### Assignment
Collect all lines from the records below that include the word "size".

(Source records)
______

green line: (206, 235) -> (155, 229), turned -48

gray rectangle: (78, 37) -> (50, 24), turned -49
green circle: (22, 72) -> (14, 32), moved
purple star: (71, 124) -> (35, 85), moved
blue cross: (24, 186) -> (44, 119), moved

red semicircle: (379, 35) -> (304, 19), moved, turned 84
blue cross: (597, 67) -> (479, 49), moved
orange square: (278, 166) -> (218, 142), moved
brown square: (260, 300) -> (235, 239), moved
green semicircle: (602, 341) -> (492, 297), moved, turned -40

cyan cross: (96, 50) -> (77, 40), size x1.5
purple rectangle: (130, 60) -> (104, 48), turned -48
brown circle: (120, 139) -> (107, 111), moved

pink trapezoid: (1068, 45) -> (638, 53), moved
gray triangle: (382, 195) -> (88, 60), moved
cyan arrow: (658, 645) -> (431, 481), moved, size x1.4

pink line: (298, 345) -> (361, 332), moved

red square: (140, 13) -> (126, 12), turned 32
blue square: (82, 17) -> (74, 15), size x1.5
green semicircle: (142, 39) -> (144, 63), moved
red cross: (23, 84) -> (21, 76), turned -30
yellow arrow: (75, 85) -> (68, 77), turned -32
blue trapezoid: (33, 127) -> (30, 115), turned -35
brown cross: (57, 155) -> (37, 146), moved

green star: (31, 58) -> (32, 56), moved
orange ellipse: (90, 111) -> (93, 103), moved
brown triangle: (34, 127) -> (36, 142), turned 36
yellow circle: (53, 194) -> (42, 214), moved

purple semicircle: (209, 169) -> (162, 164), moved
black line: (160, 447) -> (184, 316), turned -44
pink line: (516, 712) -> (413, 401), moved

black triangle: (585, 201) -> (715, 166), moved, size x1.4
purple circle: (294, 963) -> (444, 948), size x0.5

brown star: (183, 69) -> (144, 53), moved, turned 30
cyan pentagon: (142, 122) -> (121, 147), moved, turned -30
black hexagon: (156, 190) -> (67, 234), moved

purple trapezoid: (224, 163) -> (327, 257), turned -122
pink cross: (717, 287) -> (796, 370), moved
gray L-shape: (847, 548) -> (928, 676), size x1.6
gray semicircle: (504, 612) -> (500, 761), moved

______

### Solution for this exercise
cyan cross: (96, 50) -> (77, 40), size x1.5
cyan arrow: (658, 645) -> (431, 481), moved, size x1.4
blue square: (82, 17) -> (74, 15), size x1.5
black triangle: (585, 201) -> (715, 166), moved, size x1.4
purple circle: (294, 963) -> (444, 948), size x0.5
gray L-shape: (847, 548) -> (928, 676), size x1.6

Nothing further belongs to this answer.